Please copy every record below exactly and leave out the pictures.
__________
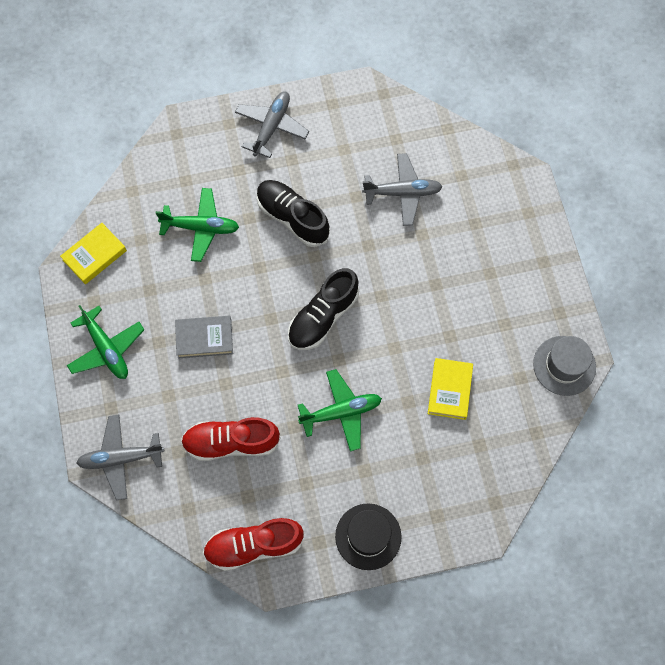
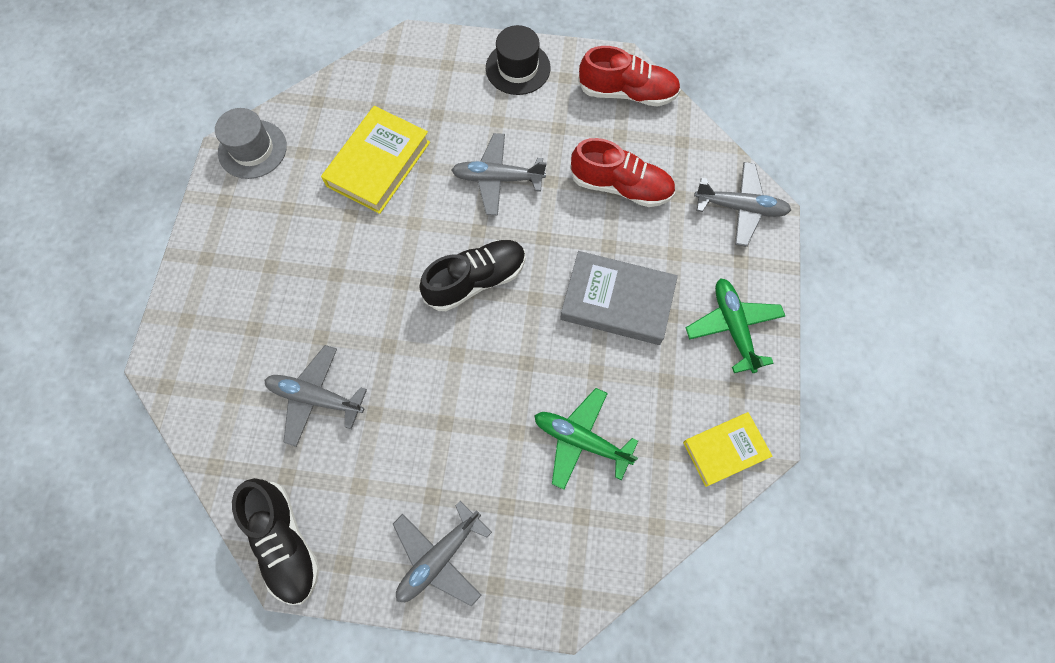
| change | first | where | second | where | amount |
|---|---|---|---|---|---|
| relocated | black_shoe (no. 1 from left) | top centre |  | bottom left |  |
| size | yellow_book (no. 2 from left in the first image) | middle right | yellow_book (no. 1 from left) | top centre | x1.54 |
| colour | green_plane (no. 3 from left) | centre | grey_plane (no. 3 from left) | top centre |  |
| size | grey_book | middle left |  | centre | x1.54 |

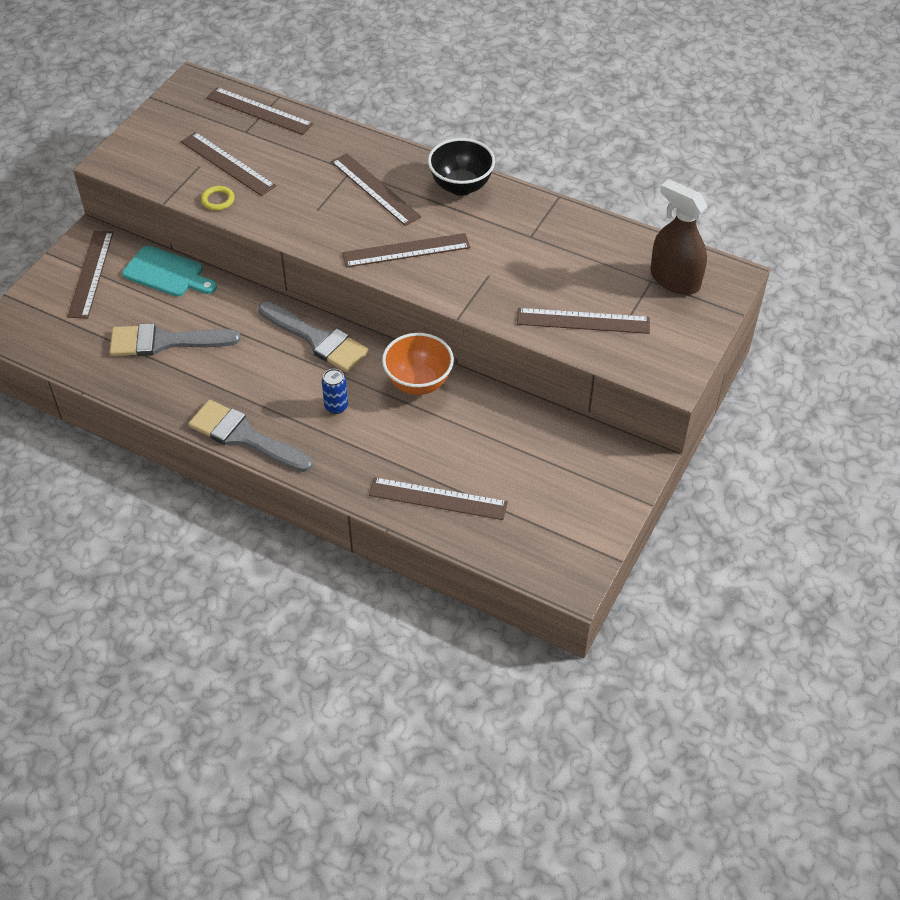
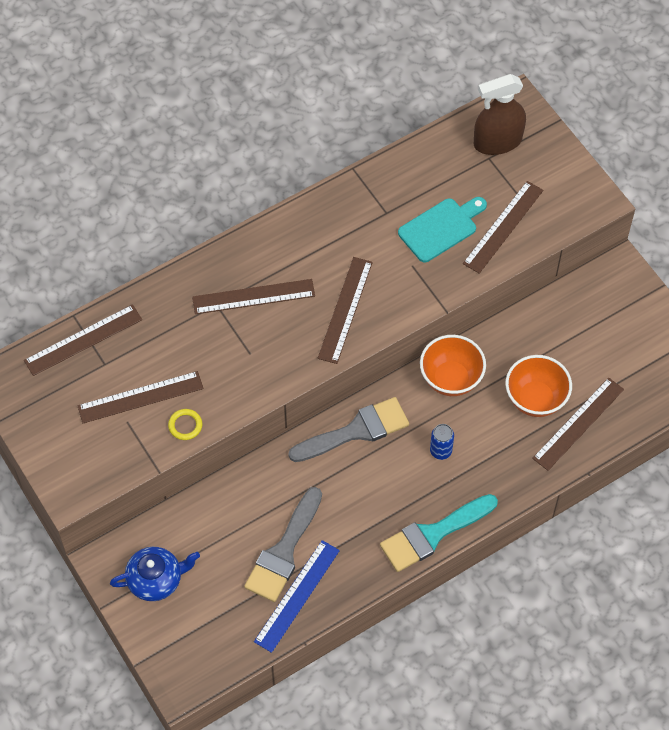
| change | first | where | second | where | amount |
|---|---|---|---|---|---|
| exchanged | brown_ruler (no. 1 from left) | top left | blue_teapot | bottom left |  |
| appeared |  |  | blue_ruler | bottom centre |  |
| colour | grey_brush (no. 2 from left) | middle left | turquoise_brush | bottom centre |  |
| relocated | turquoise_cutting_board | top left |  | top centre |  |
| appeared |  |  | orange_bowl (no. 2 from left) | middle right |  |
| missing | black_bowl | top centre |  |  |  |

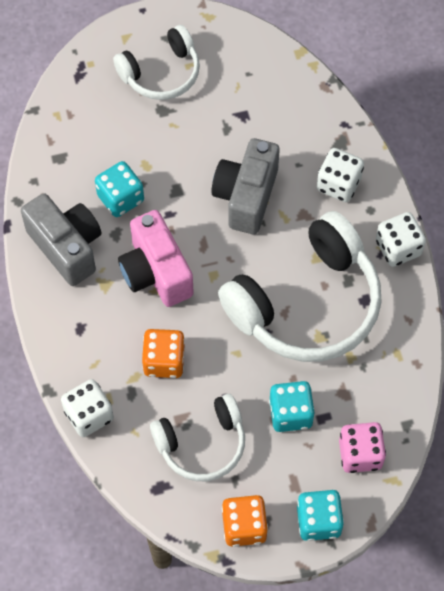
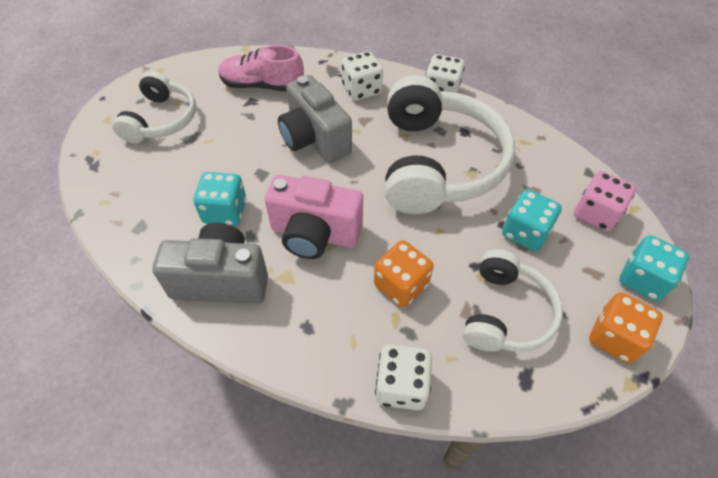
| change | first | where | second | where | amount |
|---|---|---|---|---|---|
| appeared |  |  | pink_shoe | top centre |  |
__________
Result:
| change | first | where | second | where | amount |
|---|---|---|---|---|---|
| relocated | black_shoe (no. 1 from left) | top centre |  | bottom left |  |
| size | yellow_book (no. 2 from left in the first image) | middle right | yellow_book (no. 1 from left) | top centre | x1.54 |
| colour | green_plane (no. 3 from left) | centre | grey_plane (no. 3 from left) | top centre |  |
| size | grey_book | middle left |  | centre | x1.54 |

| change | first | where | second | where | amount |
|---|---|---|---|---|---|
| exchanged | brown_ruler (no. 1 from left) | top left | blue_teapot | bottom left |  |
| appeared |  |  | blue_ruler | bottom centre |  |
| colour | grey_brush (no. 2 from left) | middle left | turquoise_brush | bottom centre |  |
| relocated | turquoise_cutting_board | top left |  | top centre |  |
| appeared |  |  | orange_bowl (no. 2 from left) | middle right |  |
| missing | black_bowl | top centre |  |  |  |

| change | first | where | second | where | amount |
|---|---|---|---|---|---|
| appeared |  |  | pink_shoe | top centre |  |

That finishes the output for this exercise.